» TASK INSTRUCTIONS:
Could you filter the data below down to the lines that hold the word "point"?

» SUPPLIED RECORDS:
-------
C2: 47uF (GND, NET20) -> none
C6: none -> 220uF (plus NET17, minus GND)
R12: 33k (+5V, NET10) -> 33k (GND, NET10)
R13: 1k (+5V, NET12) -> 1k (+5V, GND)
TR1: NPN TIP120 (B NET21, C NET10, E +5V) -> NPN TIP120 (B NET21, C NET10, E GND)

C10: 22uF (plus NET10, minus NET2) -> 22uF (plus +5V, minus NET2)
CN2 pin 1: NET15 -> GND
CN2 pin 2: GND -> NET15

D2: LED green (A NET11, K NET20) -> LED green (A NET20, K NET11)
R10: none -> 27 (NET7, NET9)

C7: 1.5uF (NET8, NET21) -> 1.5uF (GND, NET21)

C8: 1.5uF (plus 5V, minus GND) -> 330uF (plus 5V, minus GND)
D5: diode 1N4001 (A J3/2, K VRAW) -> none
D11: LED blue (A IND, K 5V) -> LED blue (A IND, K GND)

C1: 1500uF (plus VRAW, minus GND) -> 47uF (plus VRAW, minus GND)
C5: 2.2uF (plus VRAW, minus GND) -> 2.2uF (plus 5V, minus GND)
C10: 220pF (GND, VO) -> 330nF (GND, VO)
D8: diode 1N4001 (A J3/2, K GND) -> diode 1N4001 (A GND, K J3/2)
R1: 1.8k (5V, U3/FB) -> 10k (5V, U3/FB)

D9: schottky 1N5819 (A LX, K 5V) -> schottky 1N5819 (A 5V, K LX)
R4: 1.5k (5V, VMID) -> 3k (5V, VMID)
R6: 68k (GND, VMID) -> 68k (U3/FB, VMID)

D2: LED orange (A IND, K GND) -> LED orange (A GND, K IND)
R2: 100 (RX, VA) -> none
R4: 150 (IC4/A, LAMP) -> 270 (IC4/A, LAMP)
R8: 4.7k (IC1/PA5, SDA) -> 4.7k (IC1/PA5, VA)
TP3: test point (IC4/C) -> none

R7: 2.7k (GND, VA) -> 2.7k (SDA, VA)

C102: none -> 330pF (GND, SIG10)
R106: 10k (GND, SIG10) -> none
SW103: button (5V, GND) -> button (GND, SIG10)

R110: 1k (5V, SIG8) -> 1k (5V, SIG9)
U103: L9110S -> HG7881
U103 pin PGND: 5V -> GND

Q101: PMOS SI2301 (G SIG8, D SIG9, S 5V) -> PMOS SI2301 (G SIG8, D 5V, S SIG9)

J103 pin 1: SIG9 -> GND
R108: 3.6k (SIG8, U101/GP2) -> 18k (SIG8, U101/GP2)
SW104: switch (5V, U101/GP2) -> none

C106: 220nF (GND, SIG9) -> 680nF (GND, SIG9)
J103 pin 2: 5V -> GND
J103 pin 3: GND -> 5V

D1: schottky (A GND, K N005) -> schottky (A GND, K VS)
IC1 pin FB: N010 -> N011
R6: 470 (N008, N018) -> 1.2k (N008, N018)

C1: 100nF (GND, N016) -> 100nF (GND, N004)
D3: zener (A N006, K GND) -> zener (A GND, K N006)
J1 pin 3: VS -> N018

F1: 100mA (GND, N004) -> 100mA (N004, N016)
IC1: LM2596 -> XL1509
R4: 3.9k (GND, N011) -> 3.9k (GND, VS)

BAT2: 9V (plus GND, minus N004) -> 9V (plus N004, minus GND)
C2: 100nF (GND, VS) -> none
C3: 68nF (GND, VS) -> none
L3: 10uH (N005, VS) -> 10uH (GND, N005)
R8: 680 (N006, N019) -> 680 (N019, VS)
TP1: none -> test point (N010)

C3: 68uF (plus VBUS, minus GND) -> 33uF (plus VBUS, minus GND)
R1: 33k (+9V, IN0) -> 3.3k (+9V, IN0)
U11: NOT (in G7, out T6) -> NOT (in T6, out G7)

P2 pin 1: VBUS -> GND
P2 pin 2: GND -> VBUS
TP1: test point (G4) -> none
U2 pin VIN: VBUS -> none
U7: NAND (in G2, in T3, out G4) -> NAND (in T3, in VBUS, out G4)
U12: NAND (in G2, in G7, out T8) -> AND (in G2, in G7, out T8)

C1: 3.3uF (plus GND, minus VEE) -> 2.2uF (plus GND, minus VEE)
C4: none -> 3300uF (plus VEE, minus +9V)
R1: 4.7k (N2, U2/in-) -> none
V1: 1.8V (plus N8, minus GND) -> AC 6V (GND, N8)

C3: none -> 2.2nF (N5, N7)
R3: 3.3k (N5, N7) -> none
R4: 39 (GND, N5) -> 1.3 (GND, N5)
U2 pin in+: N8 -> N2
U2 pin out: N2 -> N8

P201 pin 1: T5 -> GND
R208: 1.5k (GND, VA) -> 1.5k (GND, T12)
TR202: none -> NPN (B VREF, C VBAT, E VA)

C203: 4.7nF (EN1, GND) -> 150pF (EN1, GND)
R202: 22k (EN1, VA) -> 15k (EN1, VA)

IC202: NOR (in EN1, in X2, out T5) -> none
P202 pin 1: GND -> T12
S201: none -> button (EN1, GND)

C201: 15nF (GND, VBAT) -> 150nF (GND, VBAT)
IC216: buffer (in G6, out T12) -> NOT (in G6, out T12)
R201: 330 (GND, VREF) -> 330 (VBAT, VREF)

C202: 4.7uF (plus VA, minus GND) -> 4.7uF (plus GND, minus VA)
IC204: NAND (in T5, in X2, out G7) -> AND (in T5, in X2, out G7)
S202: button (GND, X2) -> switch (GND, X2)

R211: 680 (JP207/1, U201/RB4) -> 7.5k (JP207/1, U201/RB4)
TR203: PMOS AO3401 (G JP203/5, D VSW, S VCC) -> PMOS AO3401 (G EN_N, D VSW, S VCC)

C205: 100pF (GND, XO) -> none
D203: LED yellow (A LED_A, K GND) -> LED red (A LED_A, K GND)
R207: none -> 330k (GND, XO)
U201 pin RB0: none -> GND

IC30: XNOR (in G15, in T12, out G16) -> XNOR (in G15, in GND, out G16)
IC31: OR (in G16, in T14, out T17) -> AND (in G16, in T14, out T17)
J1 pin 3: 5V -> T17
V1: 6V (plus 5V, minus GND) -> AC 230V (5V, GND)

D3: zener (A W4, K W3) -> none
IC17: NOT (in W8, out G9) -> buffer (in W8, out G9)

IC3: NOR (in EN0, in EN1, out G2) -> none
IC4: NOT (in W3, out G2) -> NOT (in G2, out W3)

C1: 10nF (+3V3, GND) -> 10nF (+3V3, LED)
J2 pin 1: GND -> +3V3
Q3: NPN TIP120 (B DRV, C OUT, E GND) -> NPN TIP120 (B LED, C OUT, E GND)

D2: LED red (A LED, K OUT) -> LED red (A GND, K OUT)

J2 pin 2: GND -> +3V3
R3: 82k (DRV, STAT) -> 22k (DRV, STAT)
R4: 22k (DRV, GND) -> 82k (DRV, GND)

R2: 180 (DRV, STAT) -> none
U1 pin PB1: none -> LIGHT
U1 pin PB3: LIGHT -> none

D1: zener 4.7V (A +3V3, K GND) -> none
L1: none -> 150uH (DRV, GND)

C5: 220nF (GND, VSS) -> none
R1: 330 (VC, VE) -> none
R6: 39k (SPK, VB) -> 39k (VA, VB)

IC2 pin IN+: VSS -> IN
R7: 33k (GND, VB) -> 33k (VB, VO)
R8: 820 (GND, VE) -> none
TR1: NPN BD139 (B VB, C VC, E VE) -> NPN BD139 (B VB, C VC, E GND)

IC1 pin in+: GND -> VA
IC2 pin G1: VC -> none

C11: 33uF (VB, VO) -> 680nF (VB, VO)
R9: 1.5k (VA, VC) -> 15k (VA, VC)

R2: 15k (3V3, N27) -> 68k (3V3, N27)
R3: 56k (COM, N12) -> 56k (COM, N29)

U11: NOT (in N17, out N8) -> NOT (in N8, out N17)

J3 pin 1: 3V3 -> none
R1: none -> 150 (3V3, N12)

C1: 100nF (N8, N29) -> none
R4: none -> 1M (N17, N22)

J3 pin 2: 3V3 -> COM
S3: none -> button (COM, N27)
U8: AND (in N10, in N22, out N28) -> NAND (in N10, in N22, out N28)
-------
» COMPLETED EXERCISE:
TP3: test point (IC4/C) -> none
TP1: none -> test point (N010)
TP1: test point (G4) -> none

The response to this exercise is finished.